- Prompt -
With the pictures left out, reproduce exactly the lines running from the line with "IC1 pin in-: VN -> BUF" to the last line of the material below.
>>>>>
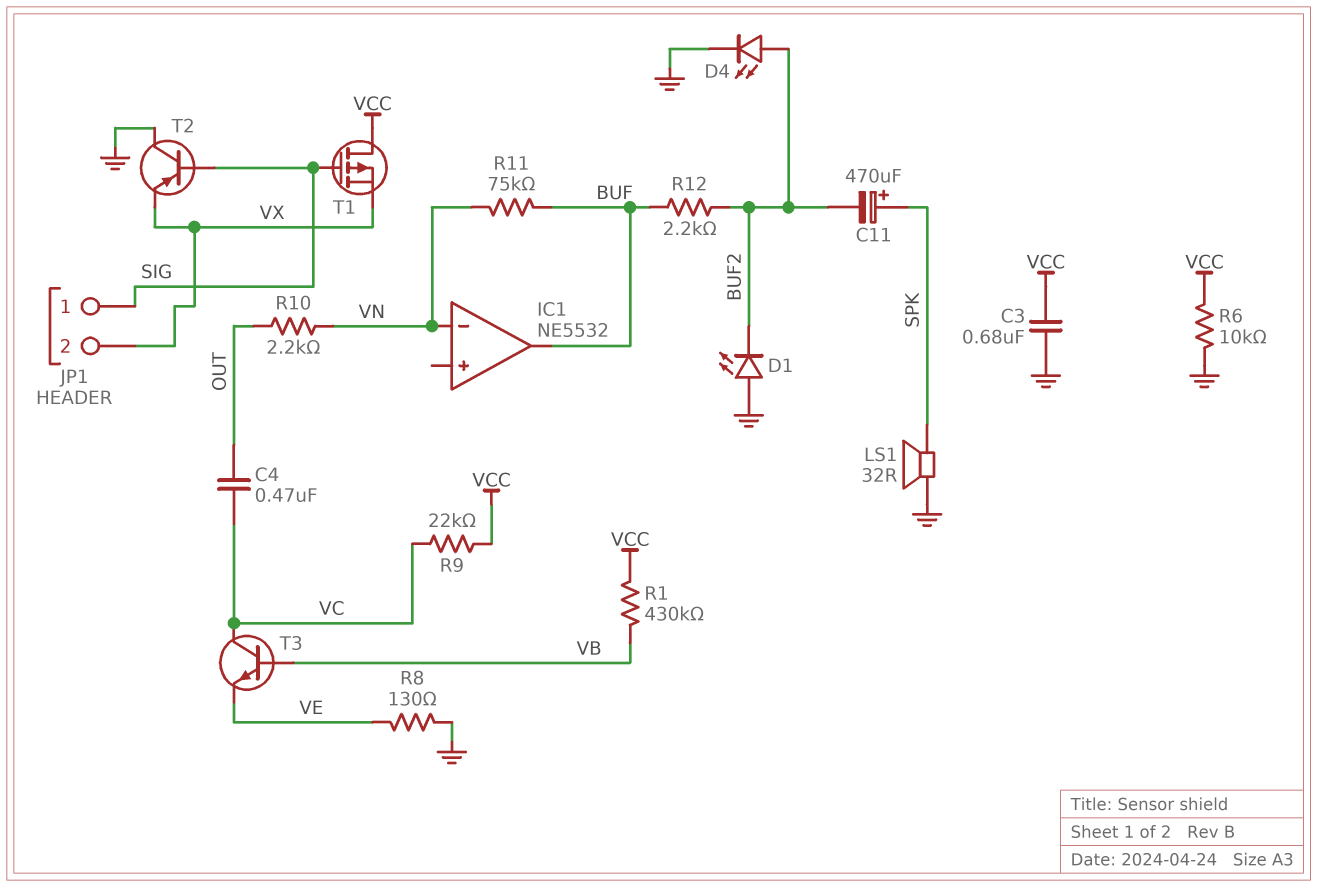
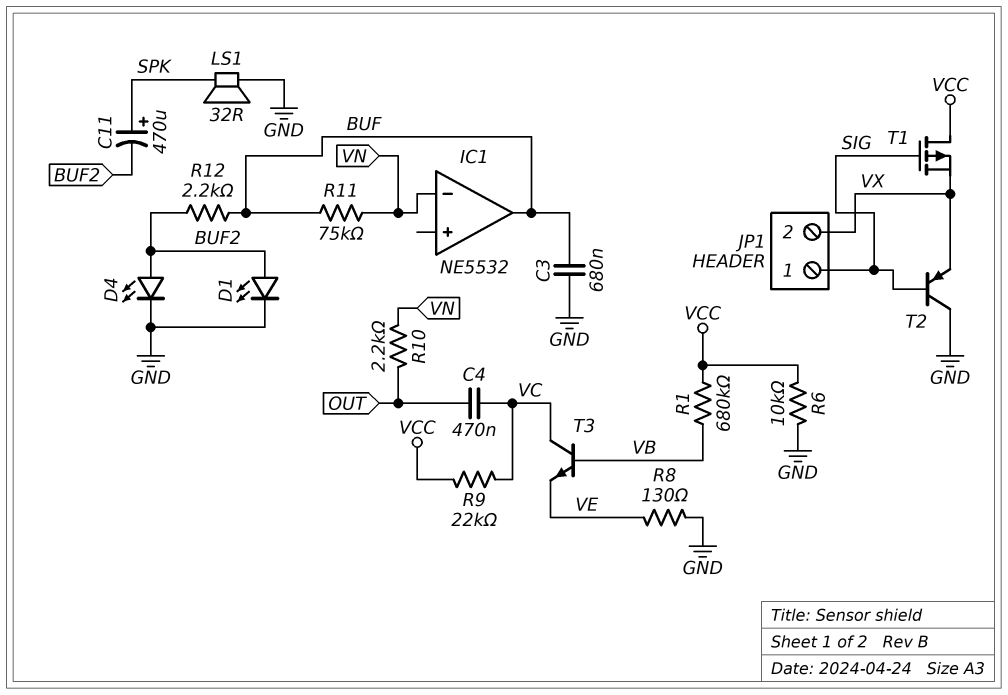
C3: 680nF (GND, VCC) -> 680nF (BUF, GND)
D1: LED (A GND, K BUF2) -> LED (A BUF2, K GND)
R1: 430k (VB, VCC) -> 680k (VB, VCC)

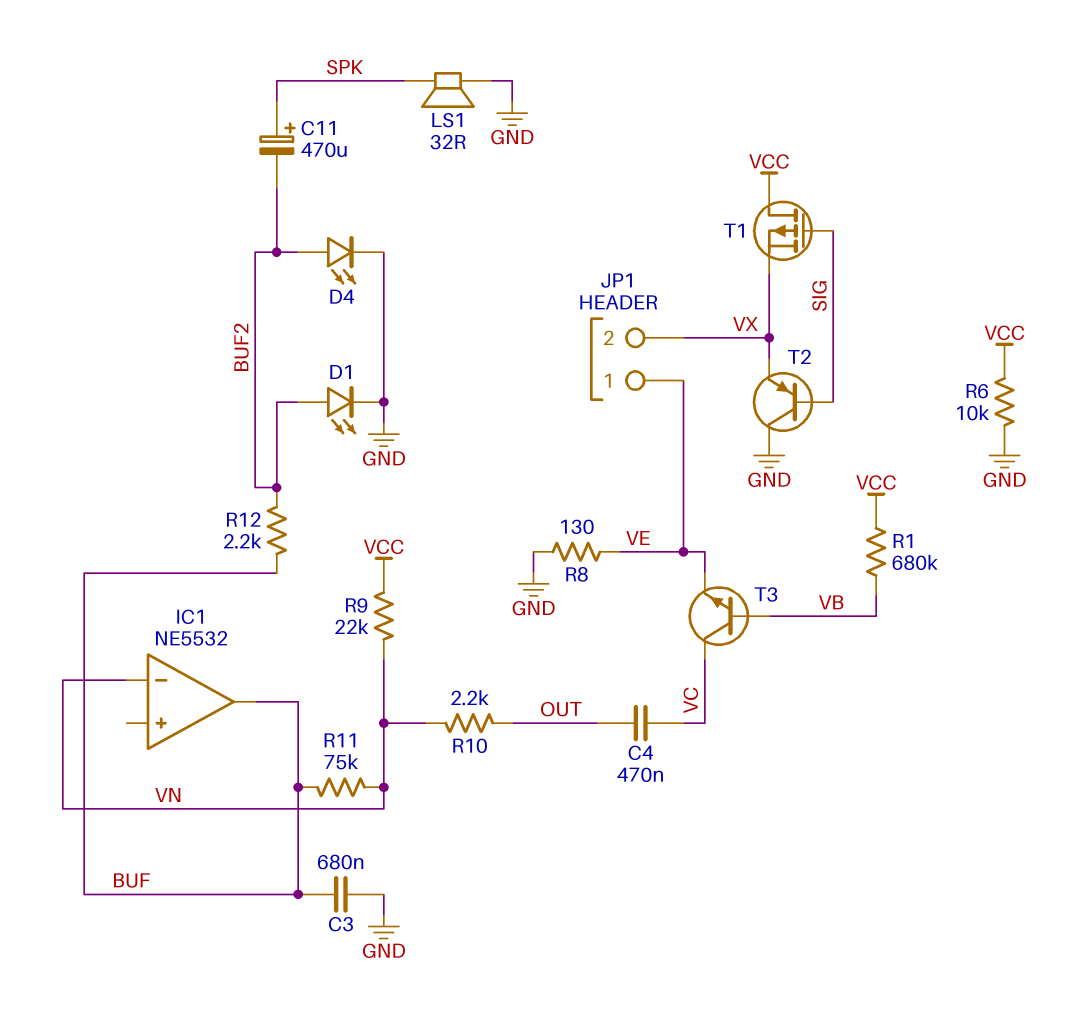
JP1 pin 1: SIG -> VE
R9: 22k (VC, VCC) -> 22k (VCC, VN)

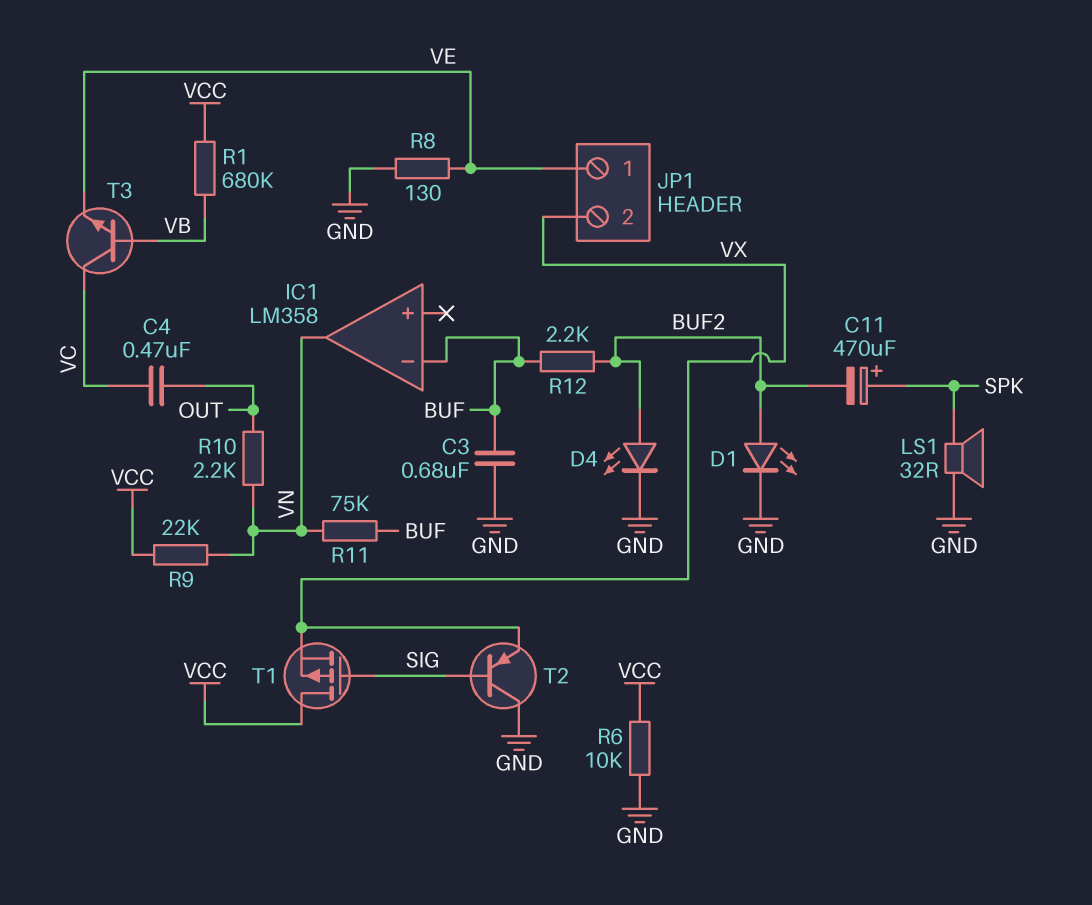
IC1: NE5532 -> LM358
IC1 pin in-: VN -> BUF
IC1 pin out: BUF -> VN

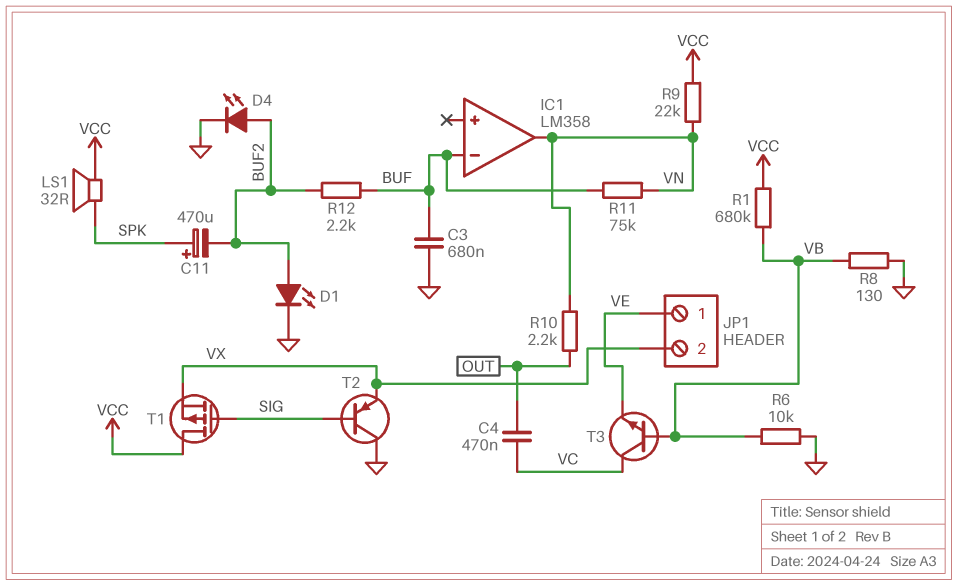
LS1: speaker 32R (GND, SPK) -> speaker 32R (SPK, VCC)
R6: 10k (GND, VCC) -> 10k (GND, VB)
R8: 130 (GND, VE) -> 130 (GND, VB)

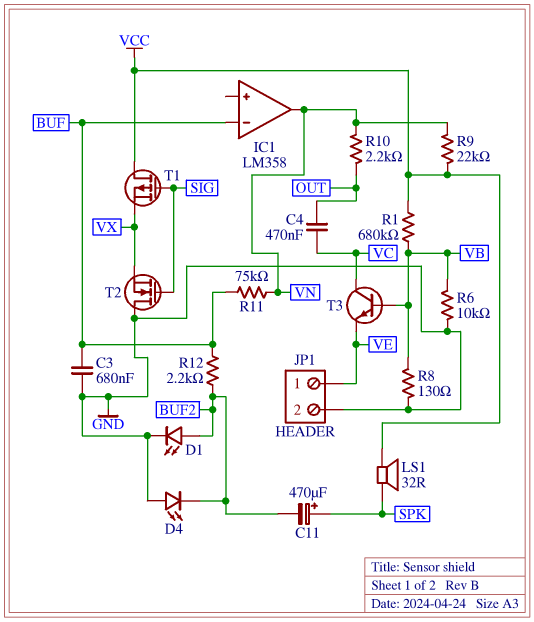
D4: LED (A BUF2, K GND) -> LED (A GND, K BUF2)
JP1 pin 2: VX -> GND
T2: PNP (B SIG, C GND, E VX) -> NMOS (G SIG, D GND, S VX)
<<<<<
- Solution -
IC1 pin in-: VN -> BUF
IC1 pin out: BUF -> VN

LS1: speaker 32R (GND, SPK) -> speaker 32R (SPK, VCC)
R6: 10k (GND, VCC) -> 10k (GND, VB)
R8: 130 (GND, VE) -> 130 (GND, VB)

D4: LED (A BUF2, K GND) -> LED (A GND, K BUF2)
JP1 pin 2: VX -> GND
T2: PNP (B SIG, C GND, E VX) -> NMOS (G SIG, D GND, S VX)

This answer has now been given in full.